Run through the records and show each line that includes the string "blue".

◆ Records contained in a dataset

╭──

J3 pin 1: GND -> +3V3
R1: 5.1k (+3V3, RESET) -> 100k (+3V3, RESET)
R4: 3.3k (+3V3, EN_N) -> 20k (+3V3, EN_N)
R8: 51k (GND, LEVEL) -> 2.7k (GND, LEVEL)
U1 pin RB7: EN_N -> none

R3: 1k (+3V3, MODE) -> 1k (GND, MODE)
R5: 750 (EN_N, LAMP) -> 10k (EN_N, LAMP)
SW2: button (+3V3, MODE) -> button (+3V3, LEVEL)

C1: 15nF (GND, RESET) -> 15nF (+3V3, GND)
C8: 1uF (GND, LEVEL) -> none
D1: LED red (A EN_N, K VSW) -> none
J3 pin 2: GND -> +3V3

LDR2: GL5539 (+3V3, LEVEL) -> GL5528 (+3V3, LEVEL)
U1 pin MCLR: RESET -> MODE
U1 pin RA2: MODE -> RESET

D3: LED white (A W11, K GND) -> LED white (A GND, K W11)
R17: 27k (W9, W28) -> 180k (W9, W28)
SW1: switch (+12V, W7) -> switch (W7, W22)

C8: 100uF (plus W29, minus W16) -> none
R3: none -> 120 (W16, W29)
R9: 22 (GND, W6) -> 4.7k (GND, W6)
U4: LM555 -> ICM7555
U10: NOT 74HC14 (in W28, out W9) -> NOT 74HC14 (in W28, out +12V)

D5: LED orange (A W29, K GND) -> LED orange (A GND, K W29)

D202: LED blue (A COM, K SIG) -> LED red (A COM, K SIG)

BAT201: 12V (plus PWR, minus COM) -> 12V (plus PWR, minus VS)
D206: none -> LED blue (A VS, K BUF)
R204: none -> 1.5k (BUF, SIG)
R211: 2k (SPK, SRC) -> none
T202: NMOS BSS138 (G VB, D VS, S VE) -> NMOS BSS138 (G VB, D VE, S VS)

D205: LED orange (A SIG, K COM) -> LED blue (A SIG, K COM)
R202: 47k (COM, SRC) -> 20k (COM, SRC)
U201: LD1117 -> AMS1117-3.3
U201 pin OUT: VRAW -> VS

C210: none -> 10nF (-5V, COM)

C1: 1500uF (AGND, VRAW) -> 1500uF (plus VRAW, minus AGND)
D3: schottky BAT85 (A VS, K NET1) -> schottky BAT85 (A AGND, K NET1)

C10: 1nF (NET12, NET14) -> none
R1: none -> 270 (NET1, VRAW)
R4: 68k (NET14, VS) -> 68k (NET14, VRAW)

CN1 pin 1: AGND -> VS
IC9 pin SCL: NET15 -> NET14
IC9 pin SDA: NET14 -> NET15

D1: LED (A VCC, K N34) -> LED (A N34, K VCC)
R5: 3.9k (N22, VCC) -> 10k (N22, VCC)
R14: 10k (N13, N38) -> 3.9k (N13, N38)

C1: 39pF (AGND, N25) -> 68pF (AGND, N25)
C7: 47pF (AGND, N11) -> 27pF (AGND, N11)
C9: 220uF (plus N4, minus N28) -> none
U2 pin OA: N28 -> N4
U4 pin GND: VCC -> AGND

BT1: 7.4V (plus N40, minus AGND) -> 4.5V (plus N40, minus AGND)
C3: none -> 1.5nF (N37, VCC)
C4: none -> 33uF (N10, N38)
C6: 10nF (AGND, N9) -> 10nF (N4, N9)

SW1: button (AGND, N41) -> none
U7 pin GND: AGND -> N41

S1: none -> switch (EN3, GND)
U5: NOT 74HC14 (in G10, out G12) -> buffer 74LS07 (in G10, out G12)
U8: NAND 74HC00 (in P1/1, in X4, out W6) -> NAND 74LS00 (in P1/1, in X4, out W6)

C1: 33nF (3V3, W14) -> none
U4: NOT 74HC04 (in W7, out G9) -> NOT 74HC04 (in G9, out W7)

╰──

◆ EXERCISE RESULT
D202: LED blue (A COM, K SIG) -> LED red (A COM, K SIG)
D206: none -> LED blue (A VS, K BUF)
D205: LED orange (A SIG, K COM) -> LED blue (A SIG, K COM)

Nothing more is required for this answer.